> _WHAT THE TASK REQUIRES_: Skip the pictures and repeat each line of the data exactly.

(Items listed in a dataset)
● ● ●
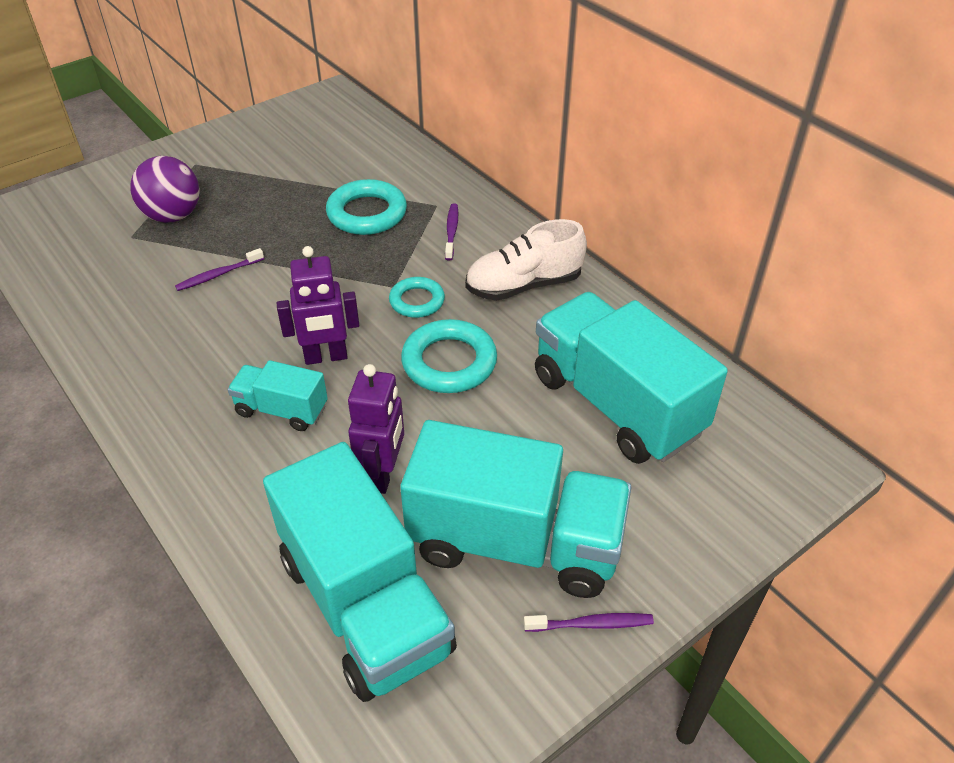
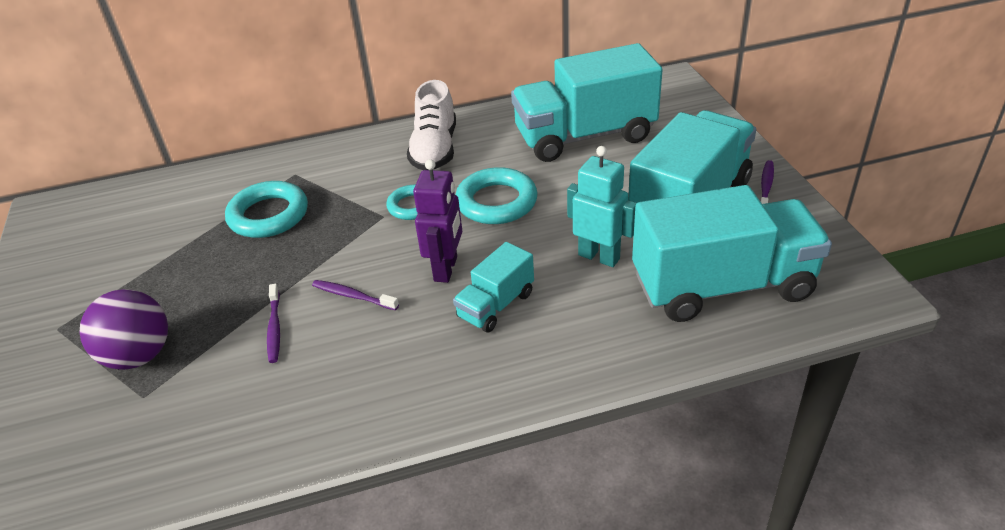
camera: 65 degrees left, 5 degrees down
(383, 474) = (599, 256): purple robot -> turquoise robot
(451, 231) = (338, 172): purple toothbrush -> purple toothbrush (353, 296)

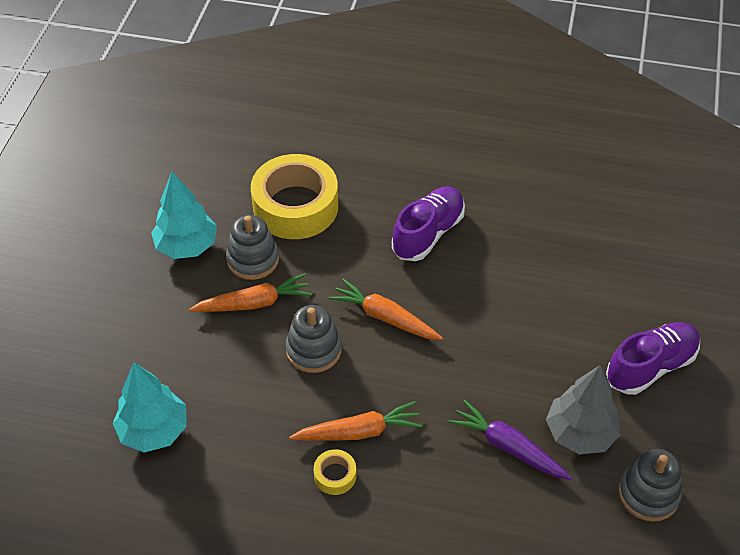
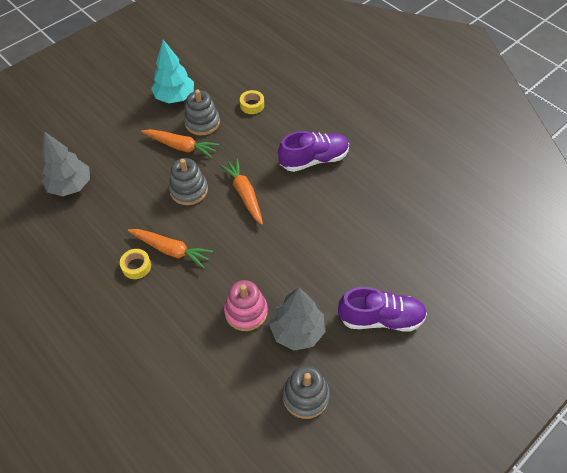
camera: 35 degrees right, 5 degrees up
(153, 430) = (70, 186): turquoise tree -> grey tree
(295, 206) = (252, 105): yellow tape -> yellow tape, size x0.42
(508, 447) = (246, 311): purple carrot -> pink stacking toy

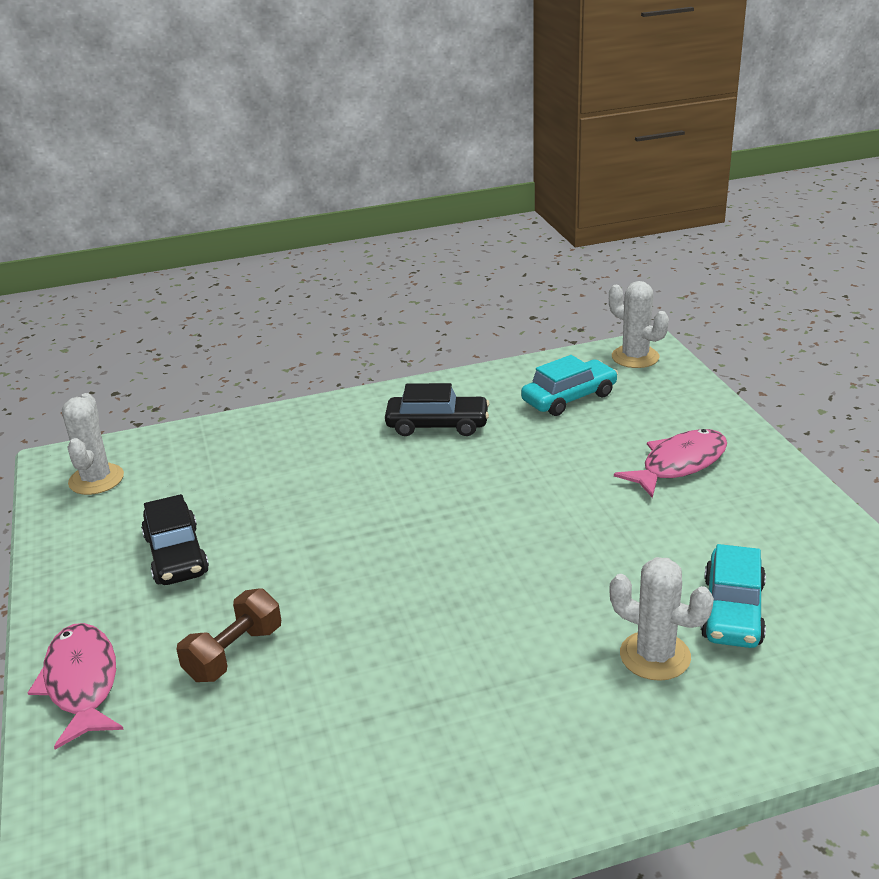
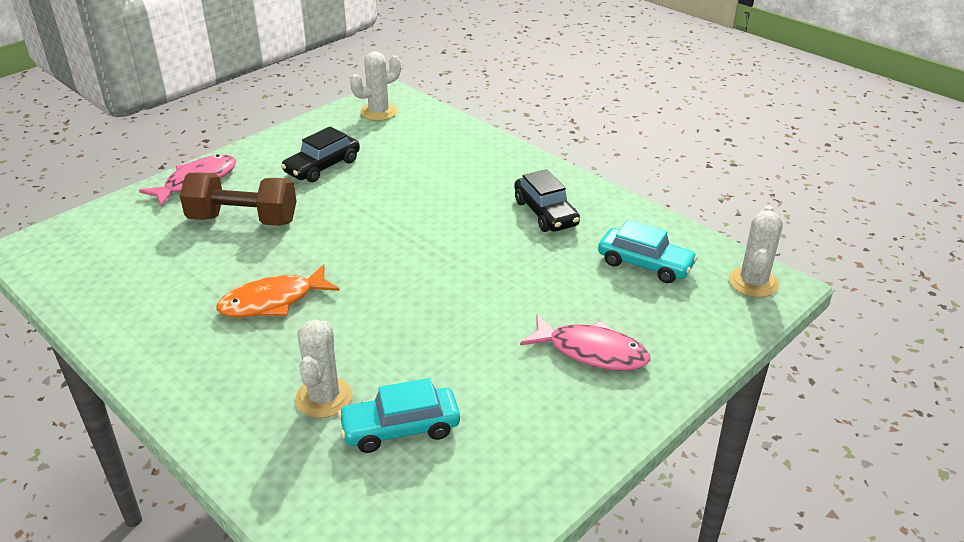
camera: 60 degrees right, 5 degrees up
(234, 653) = (243, 220): brown dumbbell -> brown dumbbell, size x1.52
(444, 661) = (273, 301): none -> orange fish

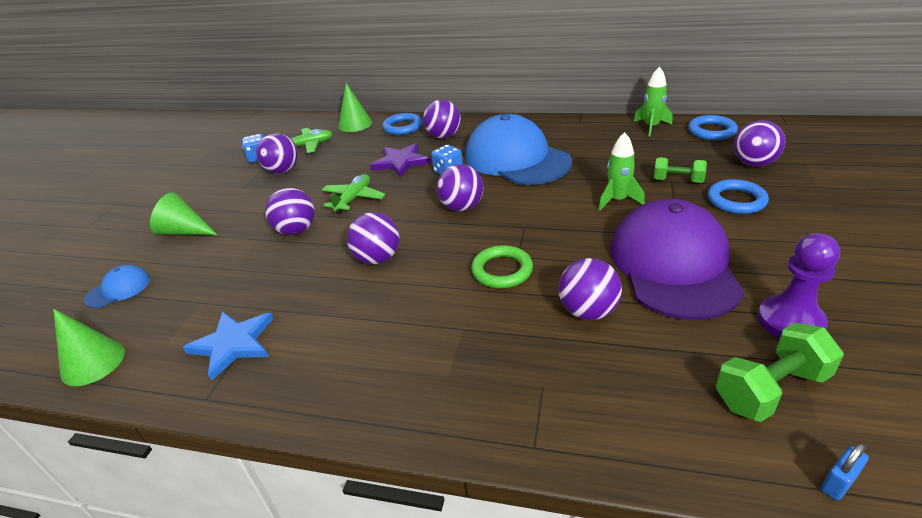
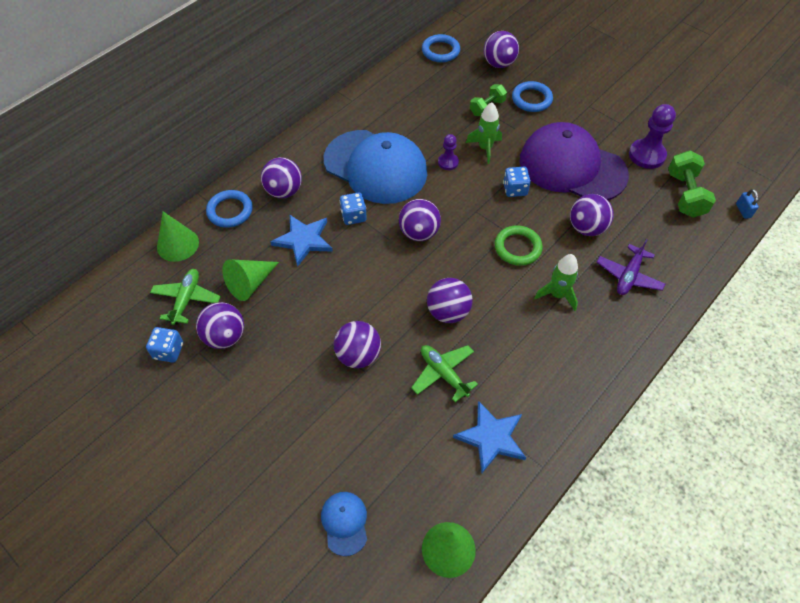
camera: 65 degrees left, 20 degrees up
(185, 231) = (278, 450): green cone -> green cone (250, 283)
(354, 199) = (340, 297): green plane -> green plane (443, 374)
(401, 162) = (303, 240): purple star -> blue star
(516, 159) = (375, 167): blue cap -> blue cap turned 135 degrees counterclockwise
(546, 378) = (628, 276): none -> purple plane
(569, 188) = (448, 162): none -> purple pawn
(584, 238) = (515, 189): none -> blue dice
(651, 127) = (403, 72): green rocket -> green rocket (557, 295)

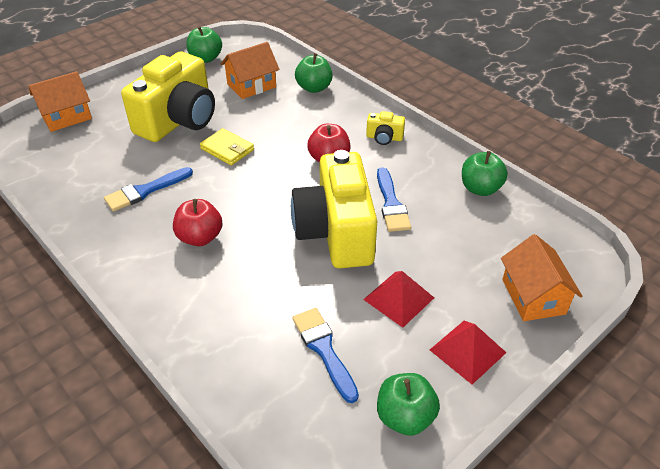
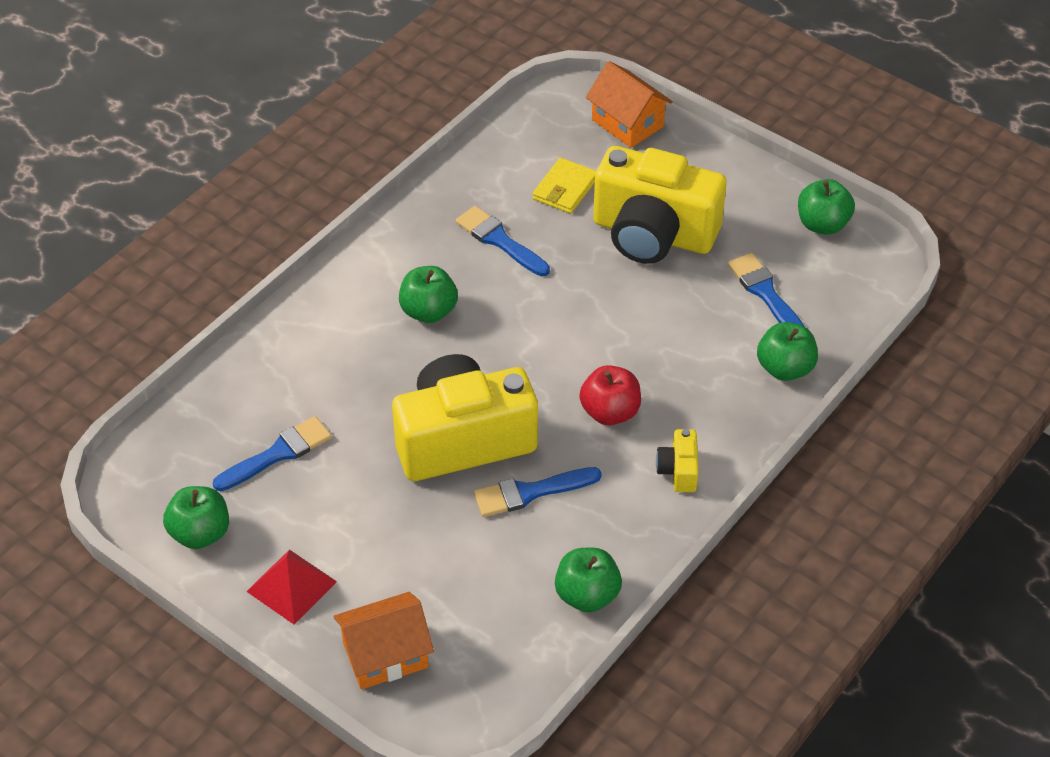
camera: 80 degrees right, 5 degrees up
(200, 237) = (428, 311): red apple -> green apple
(227, 149) = (602, 299): yellow wallet -> yellow wallet (565, 189)
(251, 86) = (765, 293): orange house -> blue brush
(399, 298) = (361, 515): red pyramid -> none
● ● ●
> _REPLY_:
camera: 65 degrees left, 5 degrees down
(383, 474) = (599, 256): purple robot -> turquoise robot
(451, 231) = (338, 172): purple toothbrush -> purple toothbrush (353, 296)

camera: 35 degrees right, 5 degrees up
(153, 430) = (70, 186): turquoise tree -> grey tree
(295, 206) = (252, 105): yellow tape -> yellow tape, size x0.42
(508, 447) = (246, 311): purple carrot -> pink stacking toy

camera: 60 degrees right, 5 degrees up
(234, 653) = (243, 220): brown dumbbell -> brown dumbbell, size x1.52
(444, 661) = (273, 301): none -> orange fish

camera: 65 degrees left, 20 degrees up
(185, 231) = (278, 450): green cone -> green cone (250, 283)
(354, 199) = (340, 297): green plane -> green plane (443, 374)
(401, 162) = (303, 240): purple star -> blue star
(516, 159) = (375, 167): blue cap -> blue cap turned 135 degrees counterclockwise
(546, 378) = (628, 276): none -> purple plane
(569, 188) = (448, 162): none -> purple pawn
(584, 238) = (515, 189): none -> blue dice
(651, 127) = (403, 72): green rocket -> green rocket (557, 295)

camera: 80 degrees right, 5 degrees up
(200, 237) = (428, 311): red apple -> green apple
(227, 149) = (602, 299): yellow wallet -> yellow wallet (565, 189)
(251, 86) = (765, 293): orange house -> blue brush
(399, 298) = (361, 515): red pyramid -> none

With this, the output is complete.